▶ _Task description_
Please print the full listing below exactly, but not the pictures in it.
#####
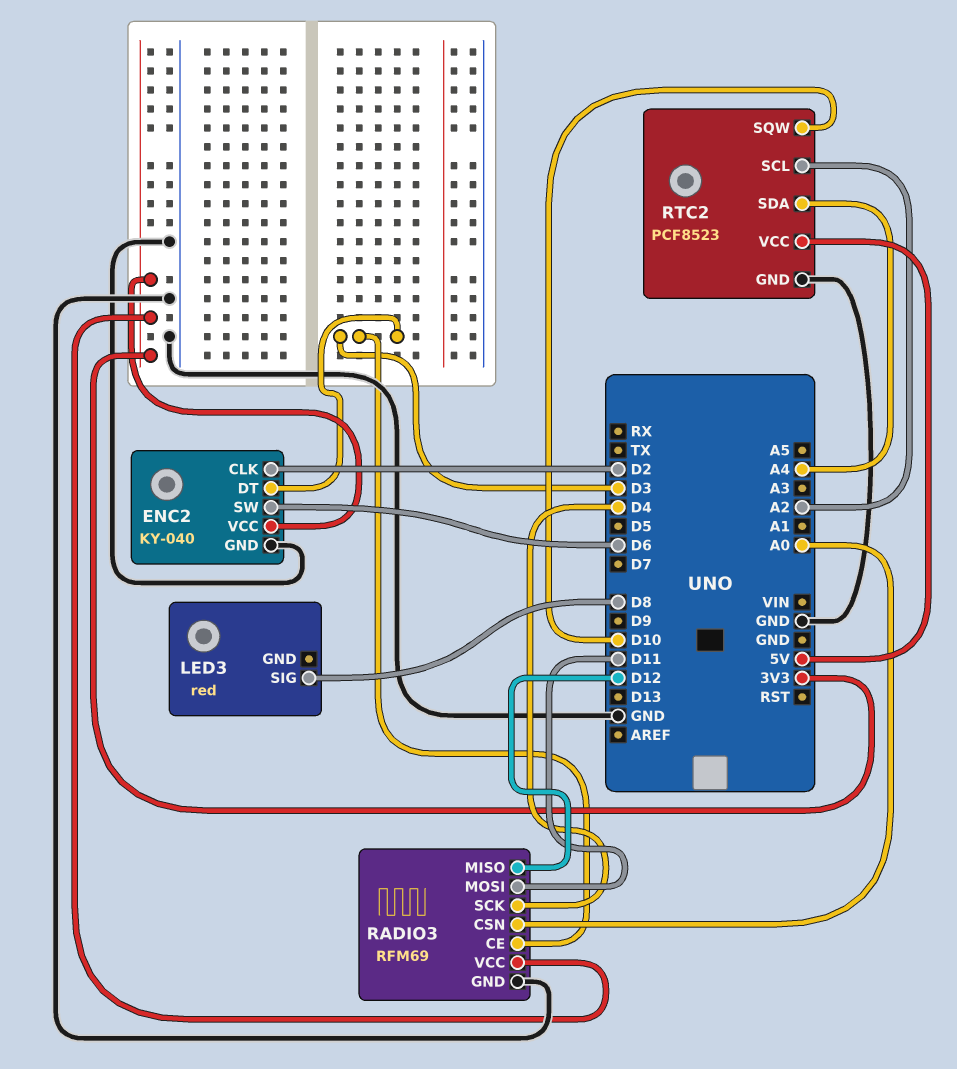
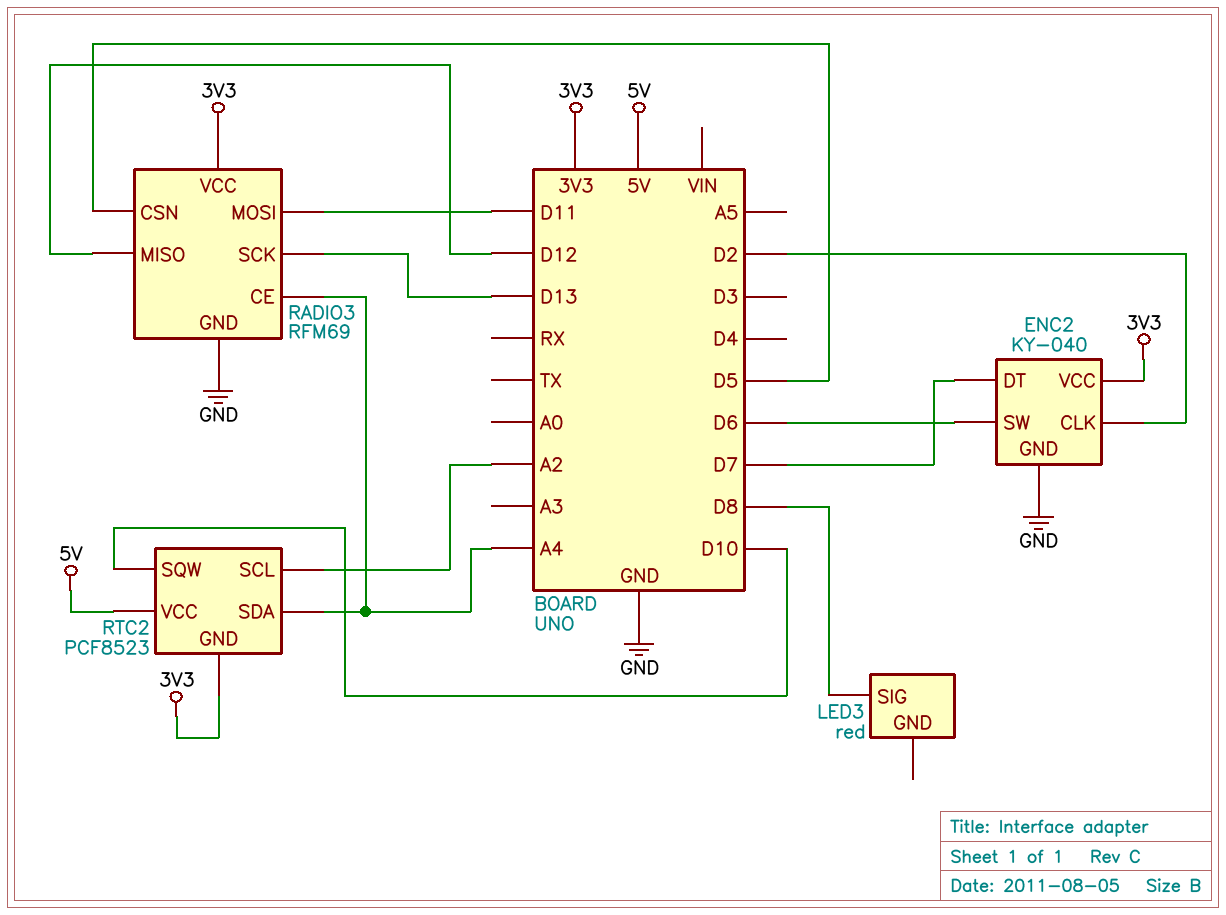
ENC2 pin DT: D3 -> D7
RADIO3 pin CE: D3 -> A4
RADIO3 pin CSN: A0 -> D5
RADIO3 pin SCK: D4 -> D13
RTC2 pin GND: GND -> 3V3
#####
▶ _Task answer_
ENC2 pin DT: D3 -> D7
RADIO3 pin CE: D3 -> A4
RADIO3 pin CSN: A0 -> D5
RADIO3 pin SCK: D4 -> D13
RTC2 pin GND: GND -> 3V3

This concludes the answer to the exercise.